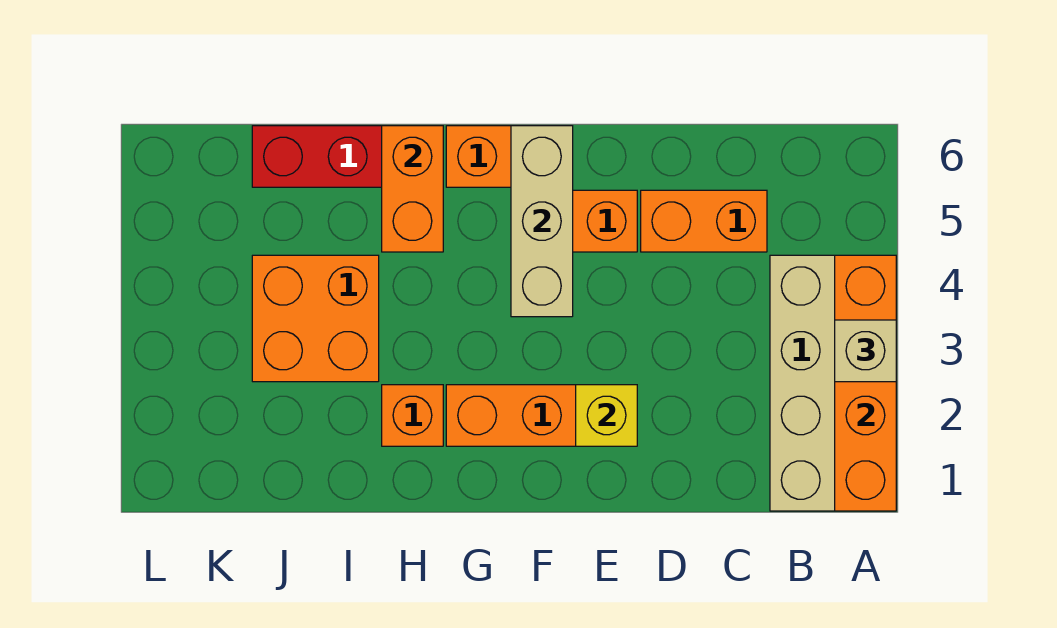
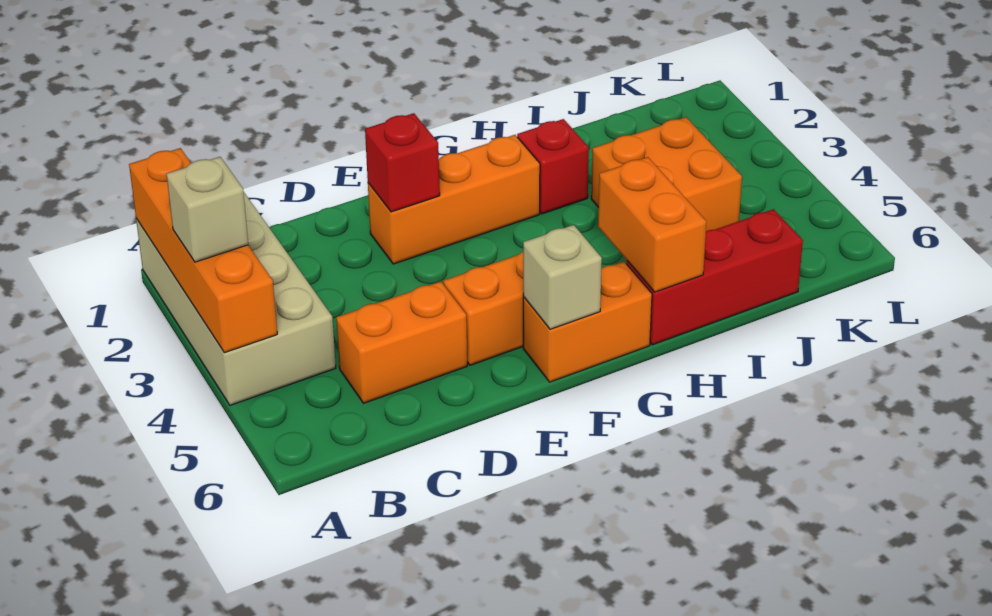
yellow brick E2 level 2 -> red brick E2 level 2
tan brick F4:F6 level 2 -> tan brick F6 level 2
orange brick H2 level 1 -> red brick H2 level 1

+++++

What is expected:
When you reach an image, pass over it, and retype all other material exactly.

Solution to the problem:
yellow brick E2 level 2 -> red brick E2 level 2
tan brick F4:F6 level 2 -> tan brick F6 level 2
orange brick H2 level 1 -> red brick H2 level 1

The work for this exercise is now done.